[Stored records]
== == ==

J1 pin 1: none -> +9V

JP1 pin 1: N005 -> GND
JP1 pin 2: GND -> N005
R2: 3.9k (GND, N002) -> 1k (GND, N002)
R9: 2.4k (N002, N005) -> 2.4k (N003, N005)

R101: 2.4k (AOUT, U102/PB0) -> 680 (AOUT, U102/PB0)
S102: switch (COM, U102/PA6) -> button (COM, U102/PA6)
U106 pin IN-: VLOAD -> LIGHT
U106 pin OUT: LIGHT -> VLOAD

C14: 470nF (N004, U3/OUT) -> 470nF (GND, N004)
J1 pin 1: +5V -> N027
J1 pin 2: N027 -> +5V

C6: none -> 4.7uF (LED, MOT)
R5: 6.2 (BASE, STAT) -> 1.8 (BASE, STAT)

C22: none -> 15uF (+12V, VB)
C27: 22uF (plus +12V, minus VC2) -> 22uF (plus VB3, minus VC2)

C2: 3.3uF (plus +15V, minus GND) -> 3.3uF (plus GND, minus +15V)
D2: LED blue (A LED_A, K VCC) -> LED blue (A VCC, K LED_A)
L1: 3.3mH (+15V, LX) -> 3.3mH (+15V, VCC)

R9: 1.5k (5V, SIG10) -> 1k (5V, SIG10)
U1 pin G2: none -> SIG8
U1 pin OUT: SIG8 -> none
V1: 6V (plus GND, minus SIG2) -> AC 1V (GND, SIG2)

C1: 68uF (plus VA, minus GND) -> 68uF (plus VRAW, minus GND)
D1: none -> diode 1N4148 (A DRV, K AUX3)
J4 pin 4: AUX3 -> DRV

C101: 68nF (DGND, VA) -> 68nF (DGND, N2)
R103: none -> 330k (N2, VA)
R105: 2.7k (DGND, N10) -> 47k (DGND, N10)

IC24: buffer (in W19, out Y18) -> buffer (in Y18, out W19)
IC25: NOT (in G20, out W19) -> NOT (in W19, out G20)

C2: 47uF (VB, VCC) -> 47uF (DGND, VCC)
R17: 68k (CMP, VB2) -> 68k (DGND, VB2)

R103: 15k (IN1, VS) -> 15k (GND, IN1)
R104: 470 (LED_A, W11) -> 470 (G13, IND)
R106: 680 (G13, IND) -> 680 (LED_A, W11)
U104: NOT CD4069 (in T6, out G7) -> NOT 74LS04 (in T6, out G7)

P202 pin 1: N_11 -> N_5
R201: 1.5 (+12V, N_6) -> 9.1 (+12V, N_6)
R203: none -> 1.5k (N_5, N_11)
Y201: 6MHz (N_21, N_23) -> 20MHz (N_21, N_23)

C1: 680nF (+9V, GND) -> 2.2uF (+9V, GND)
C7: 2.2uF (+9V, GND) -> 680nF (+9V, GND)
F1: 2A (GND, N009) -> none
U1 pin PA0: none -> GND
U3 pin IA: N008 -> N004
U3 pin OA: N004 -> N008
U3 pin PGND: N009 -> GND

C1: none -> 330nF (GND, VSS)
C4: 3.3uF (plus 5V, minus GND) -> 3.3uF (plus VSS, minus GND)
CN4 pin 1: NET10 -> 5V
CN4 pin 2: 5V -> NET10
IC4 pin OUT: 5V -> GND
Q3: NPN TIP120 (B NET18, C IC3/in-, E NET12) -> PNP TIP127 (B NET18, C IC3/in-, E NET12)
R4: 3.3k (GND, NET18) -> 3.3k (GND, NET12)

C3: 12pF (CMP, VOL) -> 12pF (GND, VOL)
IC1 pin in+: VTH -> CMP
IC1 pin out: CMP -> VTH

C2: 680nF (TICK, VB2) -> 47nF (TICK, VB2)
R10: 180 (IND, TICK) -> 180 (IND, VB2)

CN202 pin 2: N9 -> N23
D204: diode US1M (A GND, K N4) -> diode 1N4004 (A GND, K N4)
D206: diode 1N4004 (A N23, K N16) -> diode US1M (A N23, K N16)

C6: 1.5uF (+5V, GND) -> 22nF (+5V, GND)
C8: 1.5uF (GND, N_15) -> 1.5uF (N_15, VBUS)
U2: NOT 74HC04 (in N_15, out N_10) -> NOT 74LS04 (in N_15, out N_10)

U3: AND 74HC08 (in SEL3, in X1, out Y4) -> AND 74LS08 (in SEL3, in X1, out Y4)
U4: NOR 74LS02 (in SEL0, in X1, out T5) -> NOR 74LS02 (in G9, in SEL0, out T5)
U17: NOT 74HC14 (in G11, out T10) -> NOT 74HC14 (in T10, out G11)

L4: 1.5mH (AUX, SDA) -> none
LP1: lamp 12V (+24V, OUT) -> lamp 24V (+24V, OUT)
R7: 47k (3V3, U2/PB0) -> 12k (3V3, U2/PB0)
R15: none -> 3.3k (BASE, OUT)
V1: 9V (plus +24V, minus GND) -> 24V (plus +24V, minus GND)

== == ==

_WHAT YOU ARE ASKED TO DO_
Every record, restated word for word, should make up your reply.

_OUTPUT BELOW_
J1 pin 1: none -> +9V

JP1 pin 1: N005 -> GND
JP1 pin 2: GND -> N005
R2: 3.9k (GND, N002) -> 1k (GND, N002)
R9: 2.4k (N002, N005) -> 2.4k (N003, N005)

R101: 2.4k (AOUT, U102/PB0) -> 680 (AOUT, U102/PB0)
S102: switch (COM, U102/PA6) -> button (COM, U102/PA6)
U106 pin IN-: VLOAD -> LIGHT
U106 pin OUT: LIGHT -> VLOAD

C14: 470nF (N004, U3/OUT) -> 470nF (GND, N004)
J1 pin 1: +5V -> N027
J1 pin 2: N027 -> +5V

C6: none -> 4.7uF (LED, MOT)
R5: 6.2 (BASE, STAT) -> 1.8 (BASE, STAT)

C22: none -> 15uF (+12V, VB)
C27: 22uF (plus +12V, minus VC2) -> 22uF (plus VB3, minus VC2)

C2: 3.3uF (plus +15V, minus GND) -> 3.3uF (plus GND, minus +15V)
D2: LED blue (A LED_A, K VCC) -> LED blue (A VCC, K LED_A)
L1: 3.3mH (+15V, LX) -> 3.3mH (+15V, VCC)

R9: 1.5k (5V, SIG10) -> 1k (5V, SIG10)
U1 pin G2: none -> SIG8
U1 pin OUT: SIG8 -> none
V1: 6V (plus GND, minus SIG2) -> AC 1V (GND, SIG2)

C1: 68uF (plus VA, minus GND) -> 68uF (plus VRAW, minus GND)
D1: none -> diode 1N4148 (A DRV, K AUX3)
J4 pin 4: AUX3 -> DRV

C101: 68nF (DGND, VA) -> 68nF (DGND, N2)
R103: none -> 330k (N2, VA)
R105: 2.7k (DGND, N10) -> 47k (DGND, N10)

IC24: buffer (in W19, out Y18) -> buffer (in Y18, out W19)
IC25: NOT (in G20, out W19) -> NOT (in W19, out G20)

C2: 47uF (VB, VCC) -> 47uF (DGND, VCC)
R17: 68k (CMP, VB2) -> 68k (DGND, VB2)

R103: 15k (IN1, VS) -> 15k (GND, IN1)
R104: 470 (LED_A, W11) -> 470 (G13, IND)
R106: 680 (G13, IND) -> 680 (LED_A, W11)
U104: NOT CD4069 (in T6, out G7) -> NOT 74LS04 (in T6, out G7)

P202 pin 1: N_11 -> N_5
R201: 1.5 (+12V, N_6) -> 9.1 (+12V, N_6)
R203: none -> 1.5k (N_5, N_11)
Y201: 6MHz (N_21, N_23) -> 20MHz (N_21, N_23)

C1: 680nF (+9V, GND) -> 2.2uF (+9V, GND)
C7: 2.2uF (+9V, GND) -> 680nF (+9V, GND)
F1: 2A (GND, N009) -> none
U1 pin PA0: none -> GND
U3 pin IA: N008 -> N004
U3 pin OA: N004 -> N008
U3 pin PGND: N009 -> GND

C1: none -> 330nF (GND, VSS)
C4: 3.3uF (plus 5V, minus GND) -> 3.3uF (plus VSS, minus GND)
CN4 pin 1: NET10 -> 5V
CN4 pin 2: 5V -> NET10
IC4 pin OUT: 5V -> GND
Q3: NPN TIP120 (B NET18, C IC3/in-, E NET12) -> PNP TIP127 (B NET18, C IC3/in-, E NET12)
R4: 3.3k (GND, NET18) -> 3.3k (GND, NET12)

C3: 12pF (CMP, VOL) -> 12pF (GND, VOL)
IC1 pin in+: VTH -> CMP
IC1 pin out: CMP -> VTH

C2: 680nF (TICK, VB2) -> 47nF (TICK, VB2)
R10: 180 (IND, TICK) -> 180 (IND, VB2)

CN202 pin 2: N9 -> N23
D204: diode US1M (A GND, K N4) -> diode 1N4004 (A GND, K N4)
D206: diode 1N4004 (A N23, K N16) -> diode US1M (A N23, K N16)

C6: 1.5uF (+5V, GND) -> 22nF (+5V, GND)
C8: 1.5uF (GND, N_15) -> 1.5uF (N_15, VBUS)
U2: NOT 74HC04 (in N_15, out N_10) -> NOT 74LS04 (in N_15, out N_10)

U3: AND 74HC08 (in SEL3, in X1, out Y4) -> AND 74LS08 (in SEL3, in X1, out Y4)
U4: NOR 74LS02 (in SEL0, in X1, out T5) -> NOR 74LS02 (in G9, in SEL0, out T5)
U17: NOT 74HC14 (in G11, out T10) -> NOT 74HC14 (in T10, out G11)

L4: 1.5mH (AUX, SDA) -> none
LP1: lamp 12V (+24V, OUT) -> lamp 24V (+24V, OUT)
R7: 47k (3V3, U2/PB0) -> 12k (3V3, U2/PB0)
R15: none -> 3.3k (BASE, OUT)
V1: 9V (plus +24V, minus GND) -> 24V (plus +24V, minus GND)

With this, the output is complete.